§ WHAT YOU ARE ASKED TO DO
Write every line below out again, exactly as given, but leave out the pictures.

§ MATERIAL FOR THE TASK
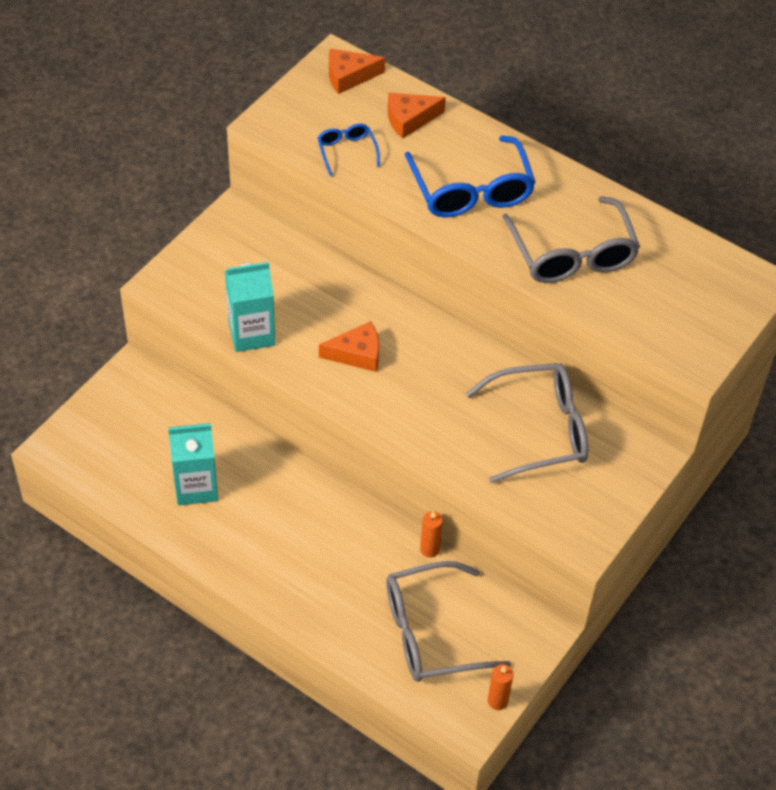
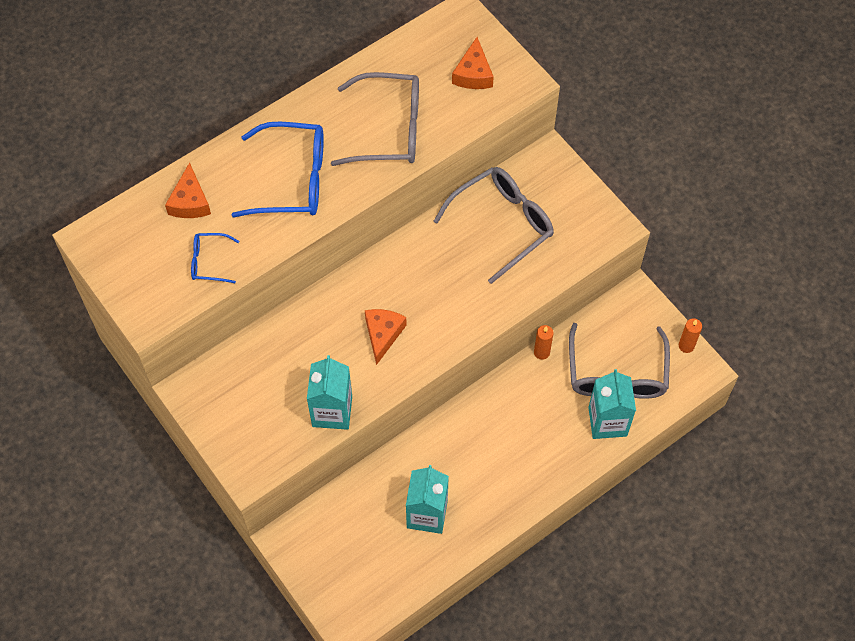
camera: 70 degrees left, 10 degrees up
(349, 76) = (116, 234): orange cheese -> orange cheese (473, 74)
(365, 636) = (607, 421): none -> turquoise carton
(540, 430) = (502, 224): grey glasses -> grey glasses turned 45 degrees clockwise

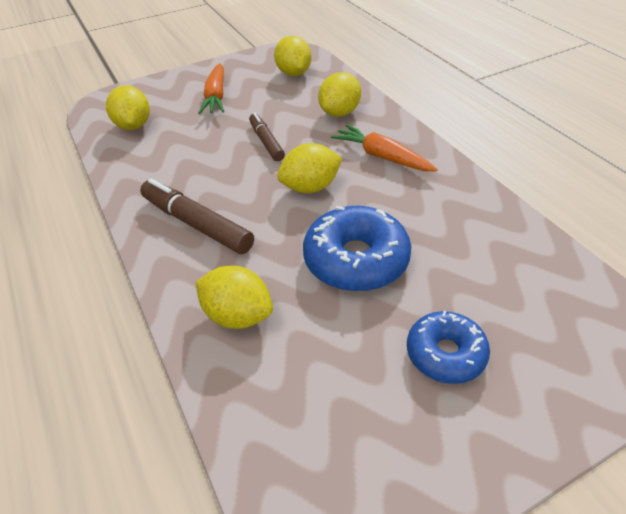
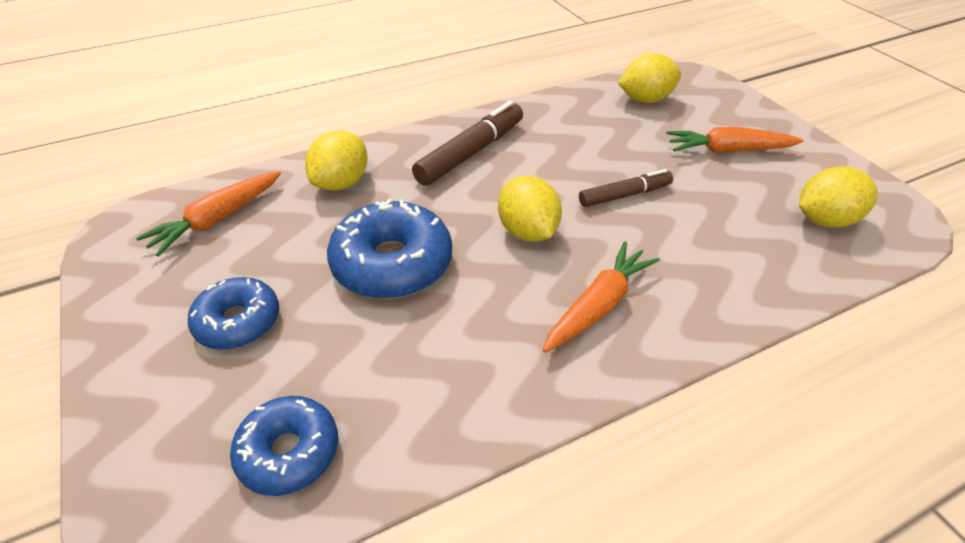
camera: 90 degrees right, 0 degrees up
(301, 421) = (217, 220): none -> orange carrot
(339, 113) = (715, 266): yellow lemon -> none
(550, 289) = (289, 452): none -> blue donut

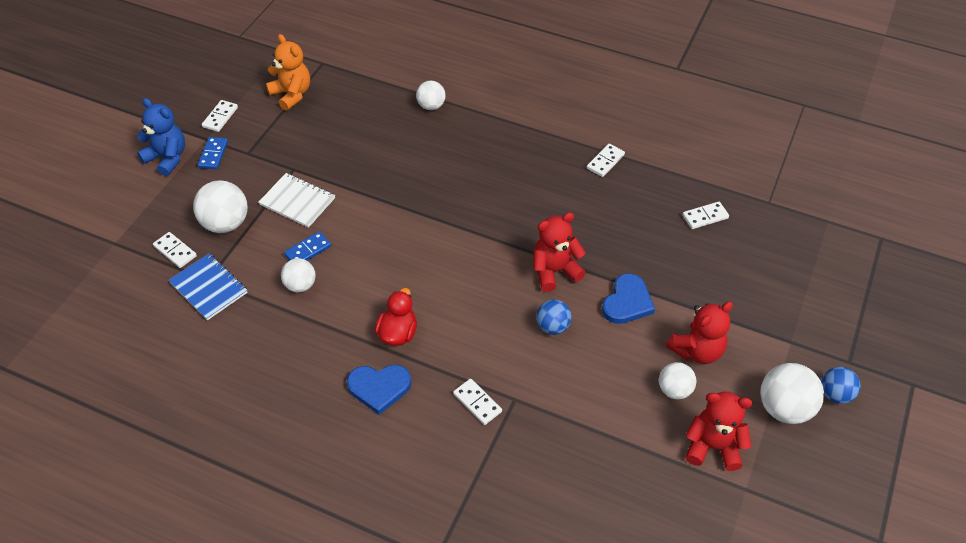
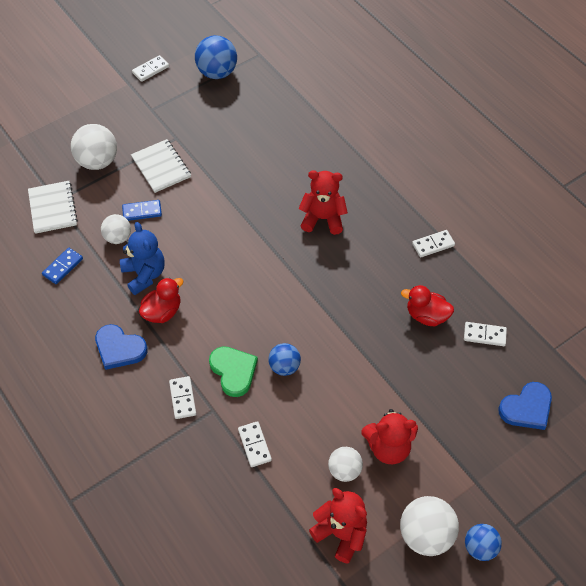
camera: 30 degrees right, 5 degrees up
(167, 158) = (91, 88): blue teddy bear -> blue teddy bear (144, 275)
(175, 251) = (48, 167): white domino -> white domino (254, 445)
(208, 288) = (52, 208): blue notebook -> white notebook
(213, 154) = (125, 99): blue domino -> blue domino (63, 267)
(292, 94) = (217, 72): orange teddy bear -> blue ball
(431, 106) = (321, 130): white ball -> none
(508, 354) = (233, 371): none -> green heart
(554, 271) = (320, 321): red teddy bear -> red teddy bear (323, 219)
(627, 302) = (360, 377): blue heart -> blue heart (526, 408)
(644, 223) = (426, 316): none -> red duck

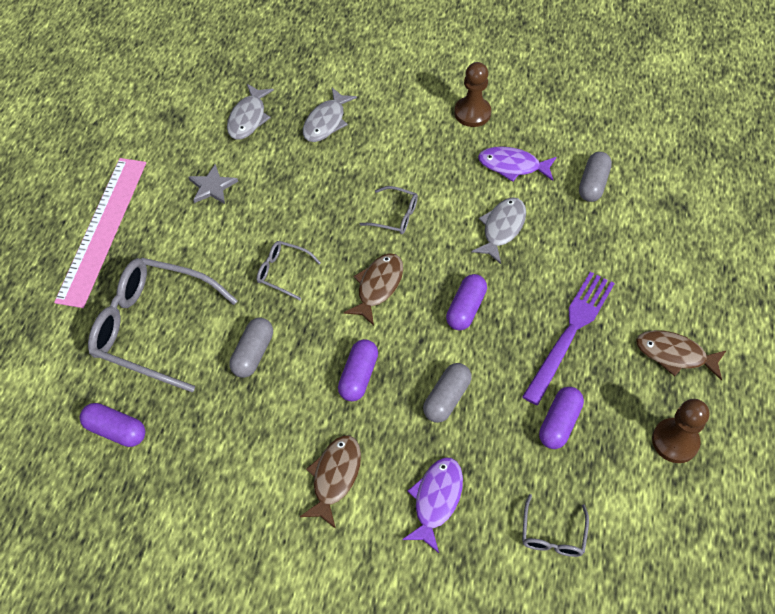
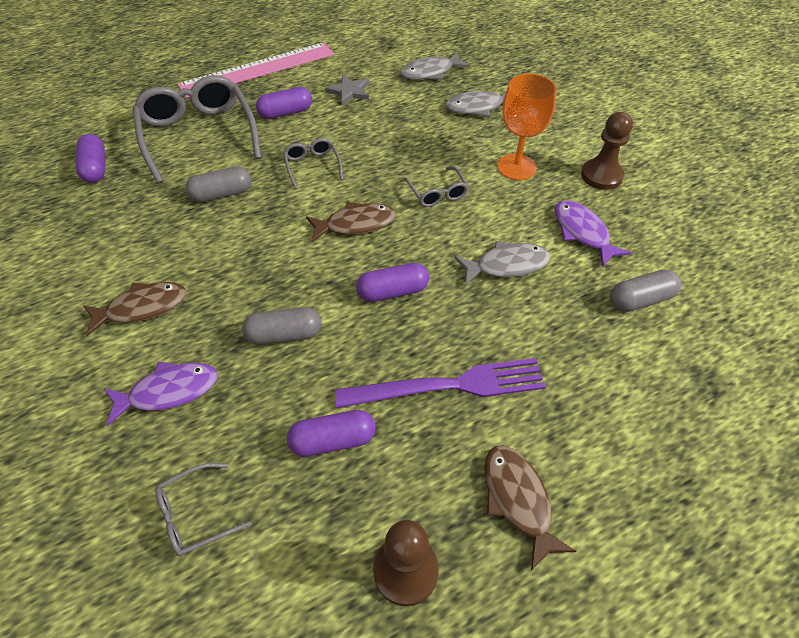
camera: 50 degrees right, 5 degrees down
(358, 376) = (255, 264): purple capsule -> purple capsule (285, 113)
(416, 151) = (516, 167): none -> orange goblet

§ OUTPUT OF THE TASK
camera: 70 degrees left, 10 degrees up
(349, 76) = (116, 234): orange cheese -> orange cheese (473, 74)
(365, 636) = (607, 421): none -> turquoise carton
(540, 430) = (502, 224): grey glasses -> grey glasses turned 45 degrees clockwise

camera: 90 degrees right, 0 degrees up
(301, 421) = (217, 220): none -> orange carrot
(339, 113) = (715, 266): yellow lemon -> none
(550, 289) = (289, 452): none -> blue donut

camera: 30 degrees right, 5 degrees up
(167, 158) = (91, 88): blue teddy bear -> blue teddy bear (144, 275)
(175, 251) = (48, 167): white domino -> white domino (254, 445)
(208, 288) = (52, 208): blue notebook -> white notebook
(213, 154) = (125, 99): blue domino -> blue domino (63, 267)
(292, 94) = (217, 72): orange teddy bear -> blue ball
(431, 106) = (321, 130): white ball -> none
(508, 354) = (233, 371): none -> green heart
(554, 271) = (320, 321): red teddy bear -> red teddy bear (323, 219)
(627, 302) = (360, 377): blue heart -> blue heart (526, 408)
(644, 223) = (426, 316): none -> red duck

camera: 50 degrees right, 5 degrees down
(358, 376) = (255, 264): purple capsule -> purple capsule (285, 113)
(416, 151) = (516, 167): none -> orange goblet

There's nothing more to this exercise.